*TASK INSTRUCTIONS*: Gather every line of the records below that contains the word "none".

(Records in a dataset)
= = =
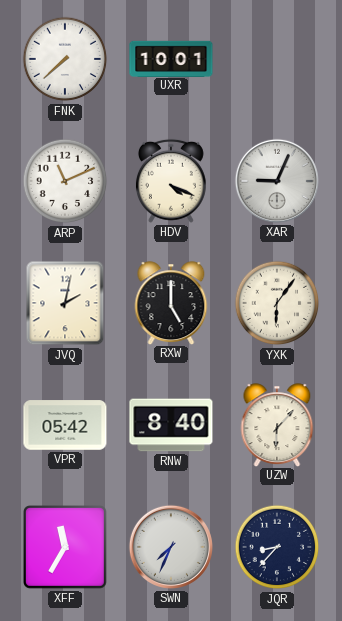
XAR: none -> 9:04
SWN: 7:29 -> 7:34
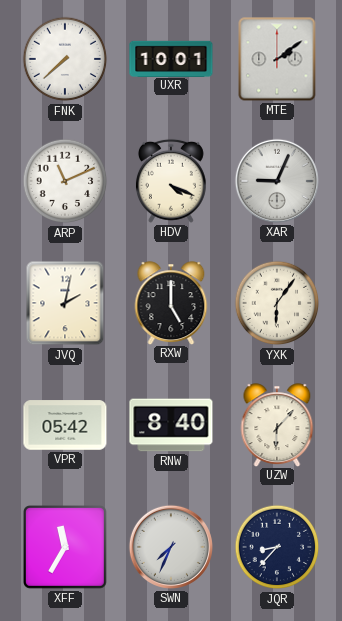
MTE: none -> 2:09
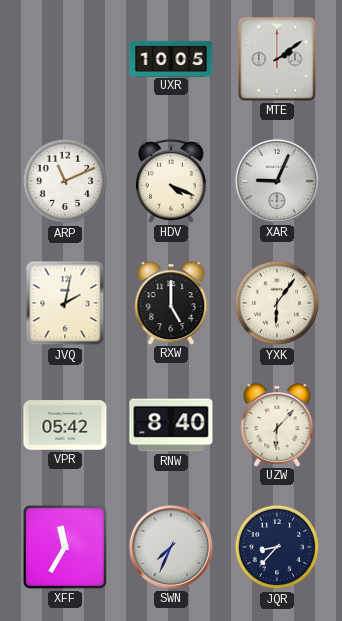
FNK: 7:38 -> none
UXR: 10:01 -> 10:05
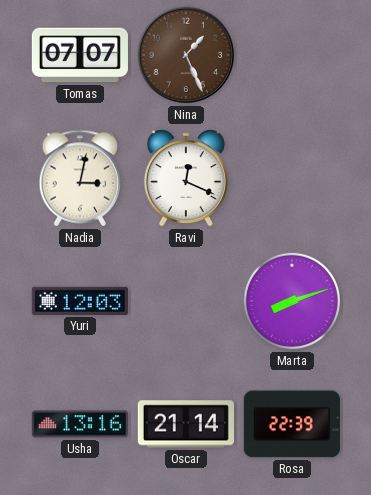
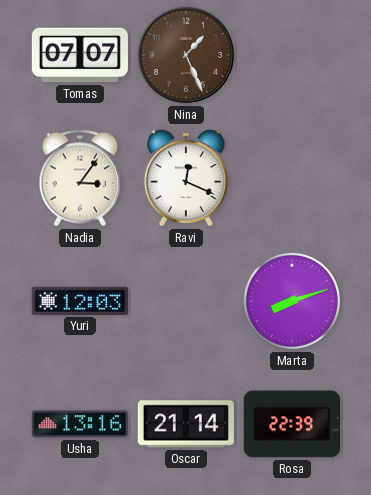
Nadia: 3:02 -> 3:06
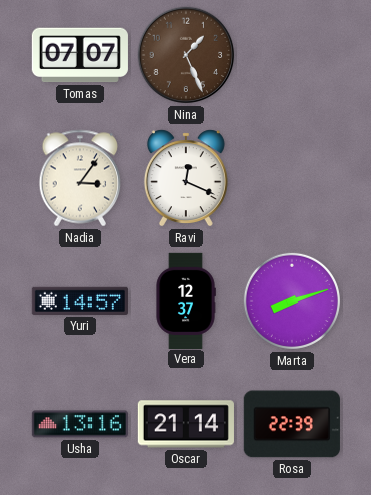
Yuri: 12:03 -> 14:57
Vera: none -> 12:37
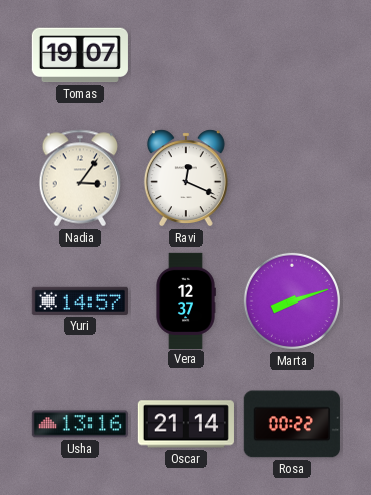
Tomas: 07:07 -> 19:07
Nina: 1:26 -> none
Rosa: 22:39 -> 00:22
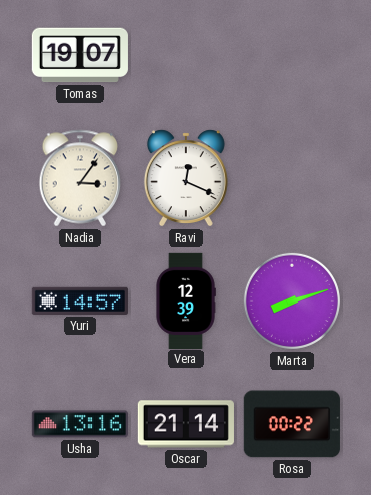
Vera: 12:37 -> 12:39
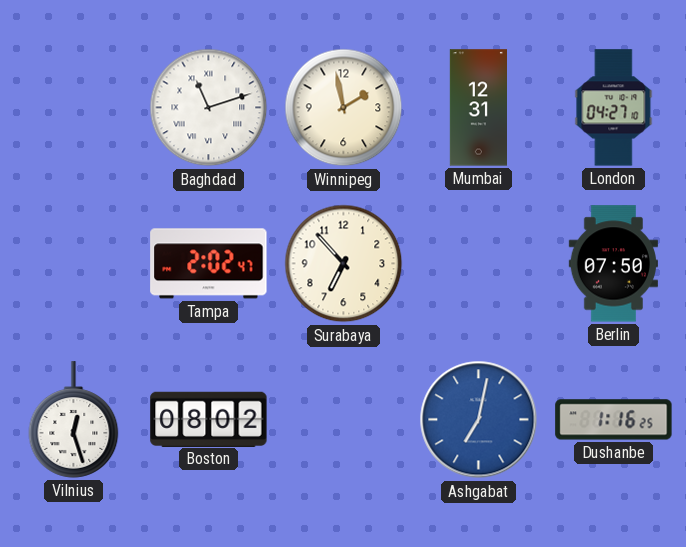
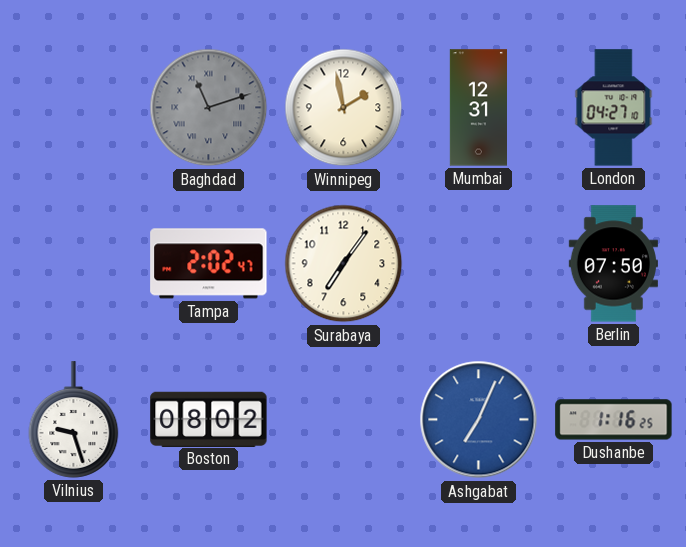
Baghdad dial: white -> grey
Surabaya: 6:53 -> 7:06
Vilnius: 12:27 -> 9:27
Ashgabat: 7:02 -> 7:04
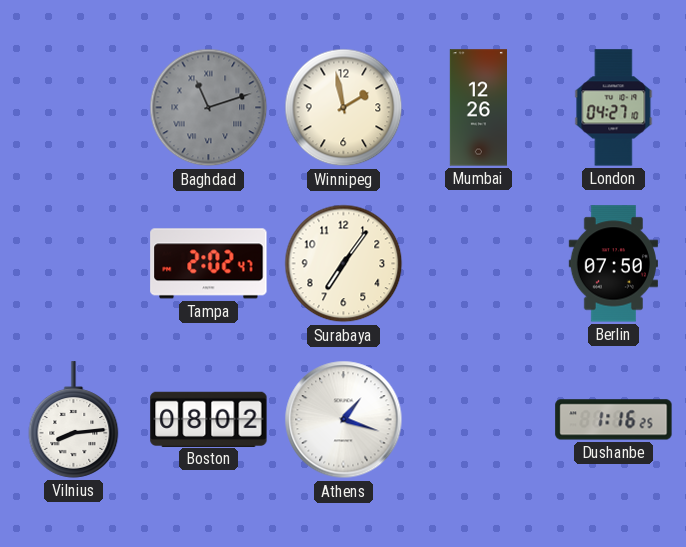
Mumbai: 12:31 -> 12:26
Vilnius: 9:27 -> 8:14
Athens: none -> 1:18
Ashgabat: 7:04 -> none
= = =
*RESPONSE TO THE TASK*:
XAR: none -> 9:04
MTE: none -> 2:09
FNK: 7:38 -> none
Vera: none -> 12:37
Nina: 1:26 -> none
Athens: none -> 1:18
Ashgabat: 7:04 -> none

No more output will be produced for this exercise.